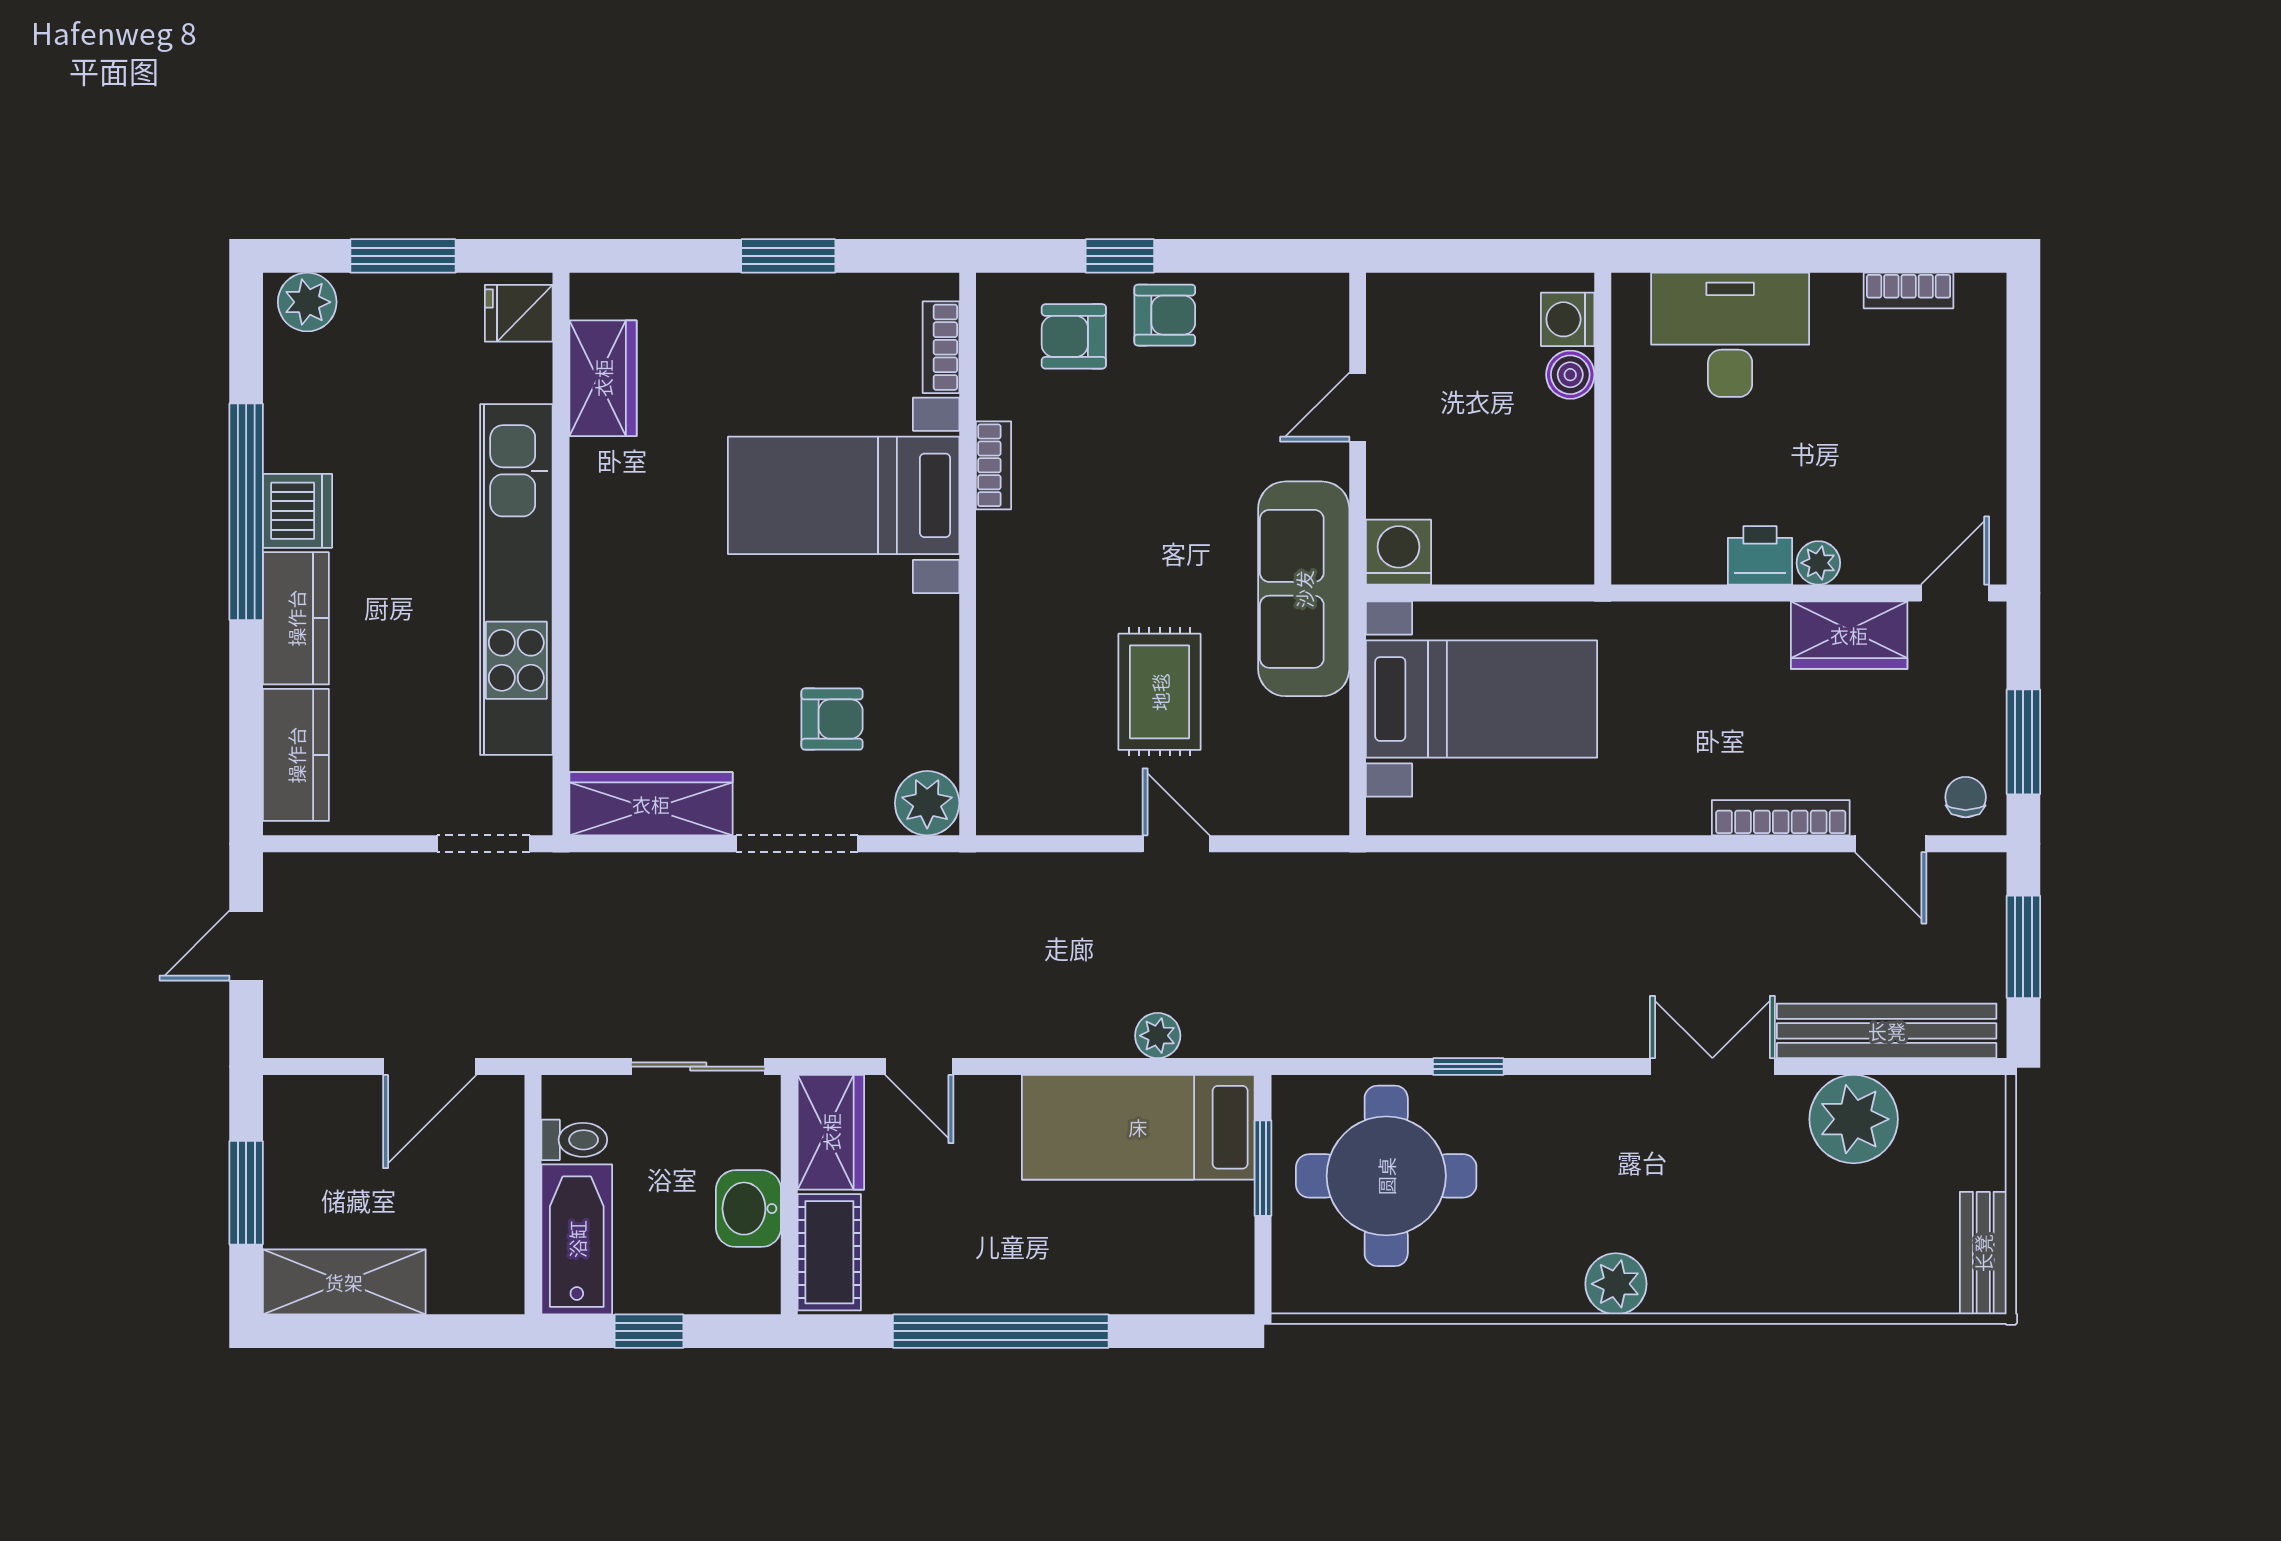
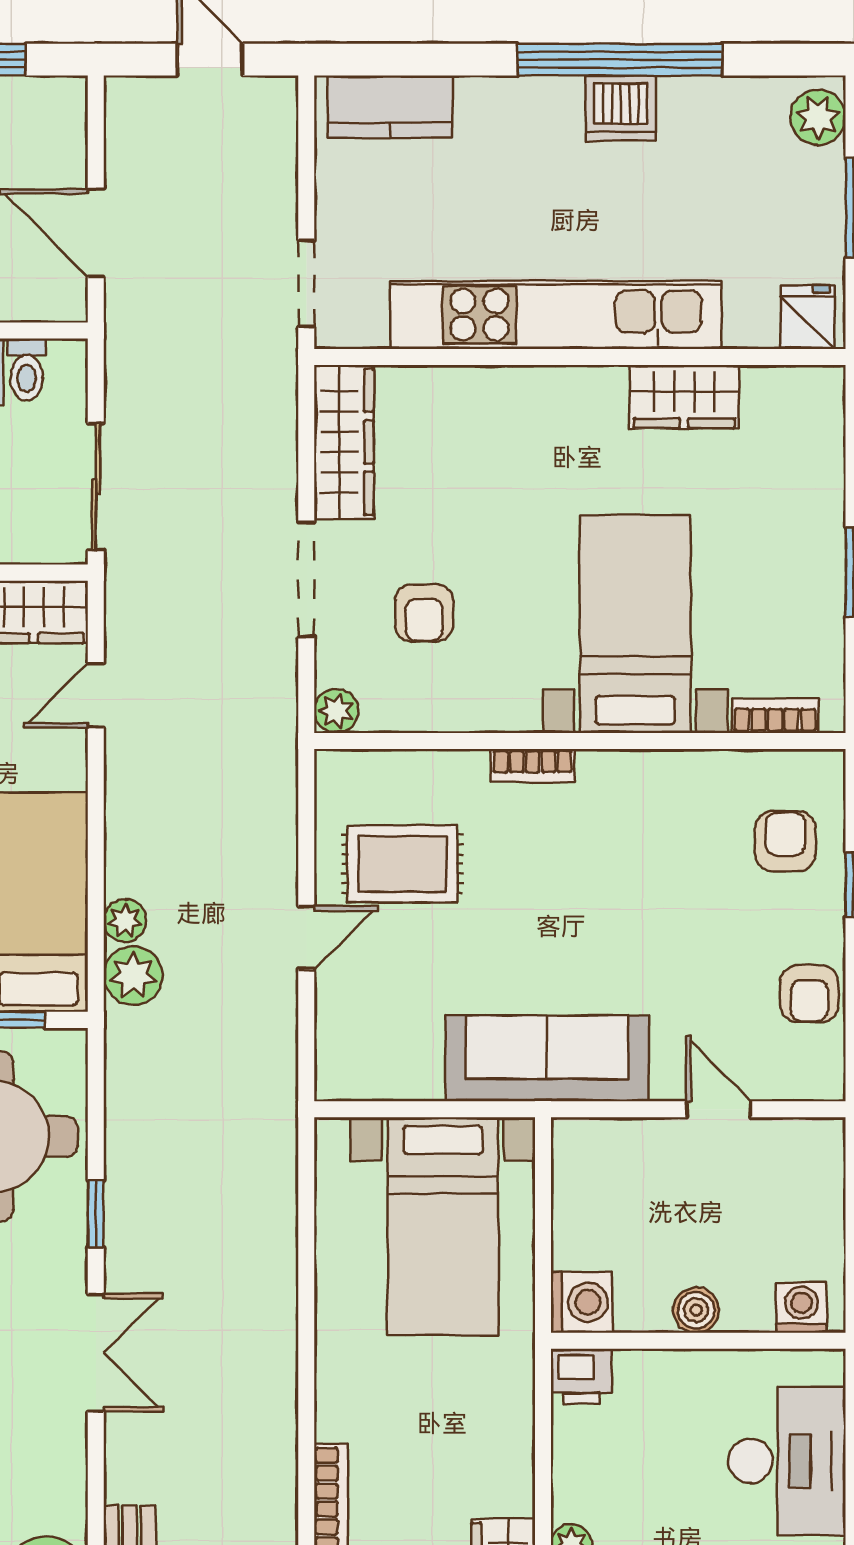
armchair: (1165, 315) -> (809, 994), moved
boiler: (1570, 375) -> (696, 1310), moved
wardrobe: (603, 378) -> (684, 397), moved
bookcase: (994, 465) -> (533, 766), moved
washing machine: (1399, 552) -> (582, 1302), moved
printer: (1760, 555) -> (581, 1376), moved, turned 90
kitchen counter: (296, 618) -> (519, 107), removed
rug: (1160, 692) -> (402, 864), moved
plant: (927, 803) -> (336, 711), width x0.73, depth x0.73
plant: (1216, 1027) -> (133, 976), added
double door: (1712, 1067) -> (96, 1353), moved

Instructions for the task - Output exactly, and only, the lines running from the one that contains "kitchen counter: (296, 618)" through the last line of the entries above.

Solution -
kitchen counter: (296, 618) -> (519, 107), removed
rug: (1160, 692) -> (402, 864), moved
plant: (927, 803) -> (336, 711), width x0.73, depth x0.73
plant: (1216, 1027) -> (133, 976), added
double door: (1712, 1067) -> (96, 1353), moved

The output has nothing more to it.